--- Material supplied Enclosed Below ---

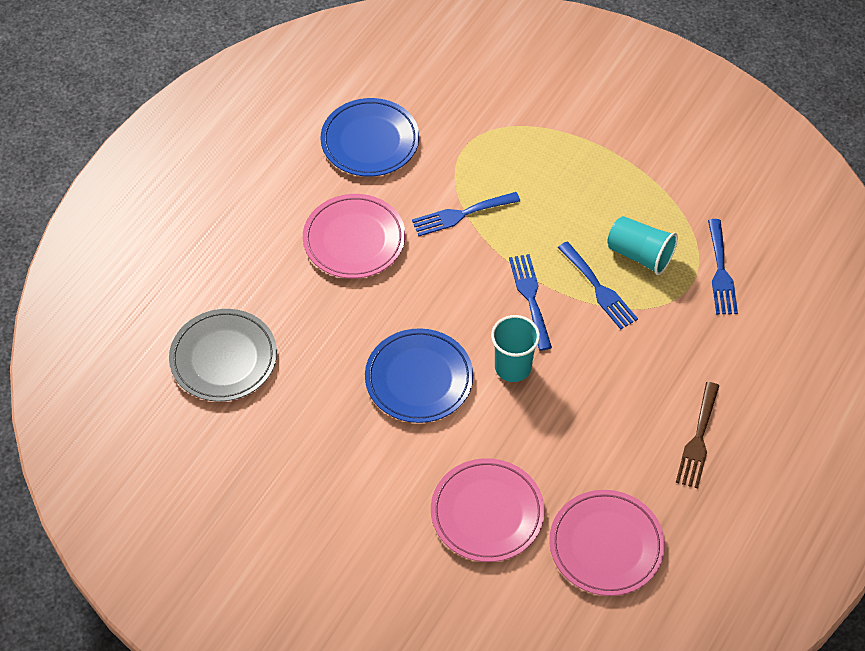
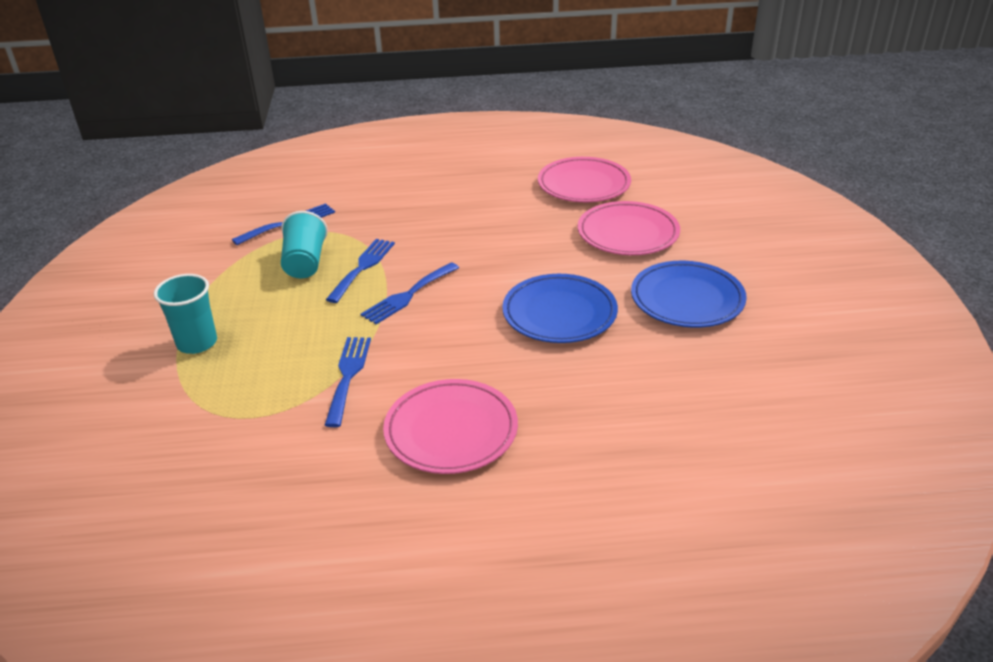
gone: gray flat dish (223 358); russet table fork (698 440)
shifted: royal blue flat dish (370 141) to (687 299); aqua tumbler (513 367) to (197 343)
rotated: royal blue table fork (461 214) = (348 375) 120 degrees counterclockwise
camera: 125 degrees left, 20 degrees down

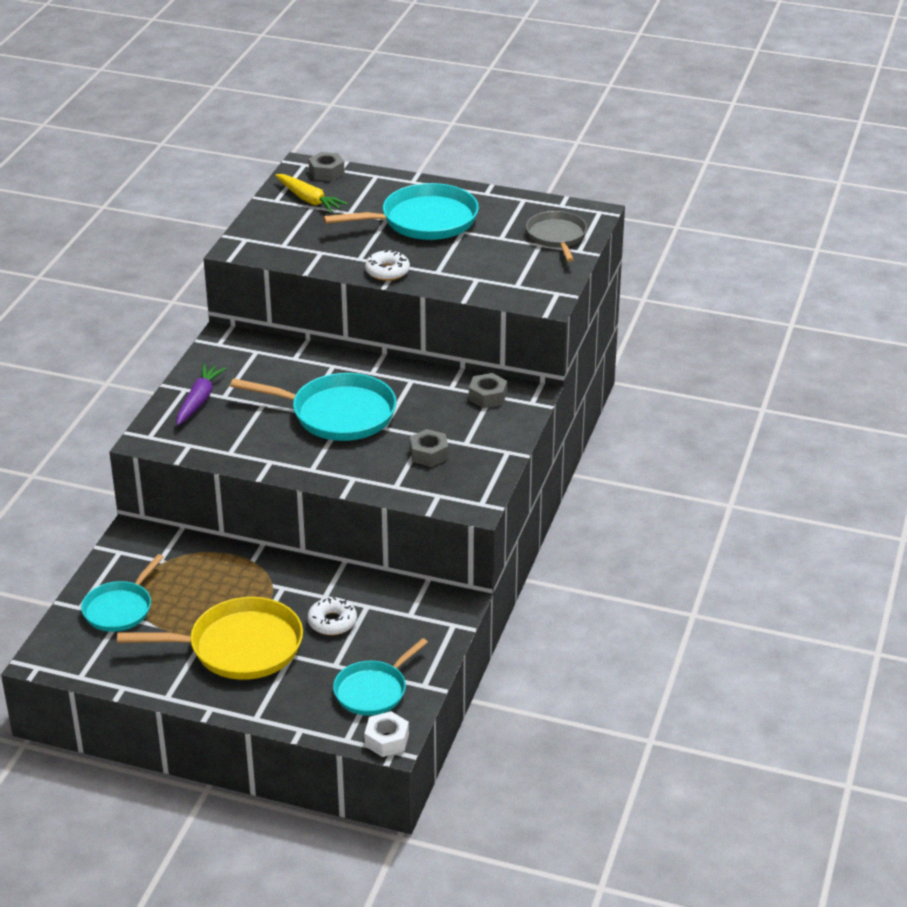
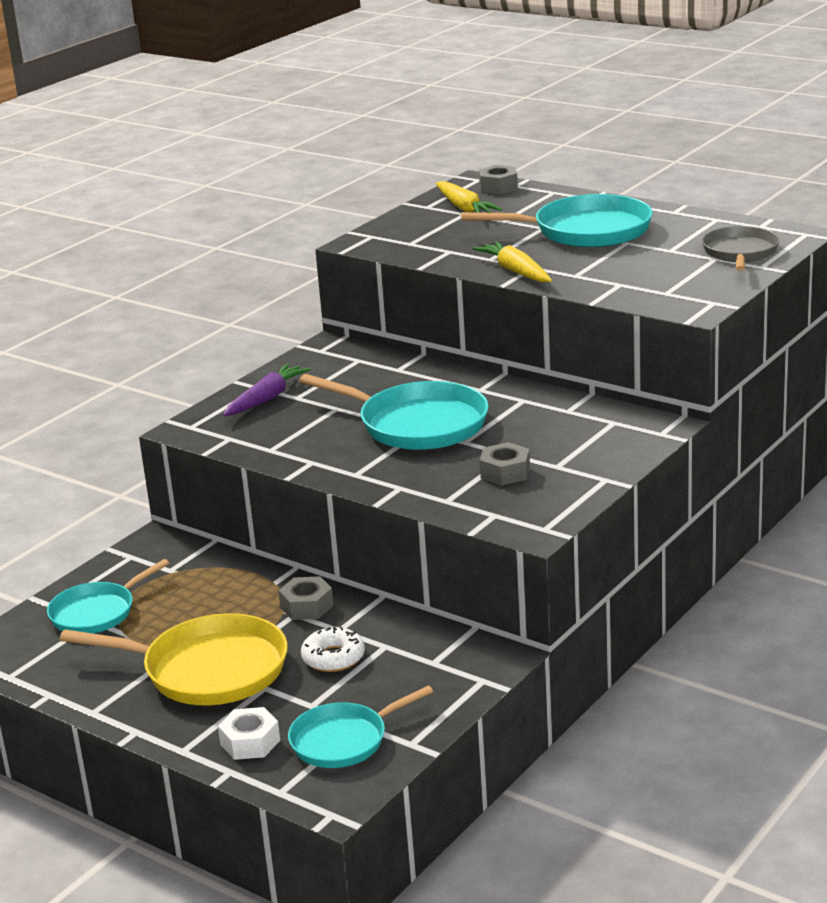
shifted: snow-white hex nut (386 740) to (250 742); gray hex nut (487 396) to (307 606)
swapped: snow-white donut (387 271) to golden carrot (515 271)
camera: 20 degrees right, 10 degrees down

--- End of Enclosed Material supplied ---

• To do: Beginning with the line that holds "shifted: royal blue", write out exactly the lines down to the end of the material above, and no others. Pictures are not part of the copy.

• Your solution:
shifted: royal blue flat dish (370 141) to (687 299); aqua tumbler (513 367) to (197 343)
rotated: royal blue table fork (461 214) = (348 375) 120 degrees counterclockwise
camera: 125 degrees left, 20 degrees down

shifted: snow-white hex nut (386 740) to (250 742); gray hex nut (487 396) to (307 606)
swapped: snow-white donut (387 271) to golden carrot (515 271)
camera: 20 degrees right, 10 degrees down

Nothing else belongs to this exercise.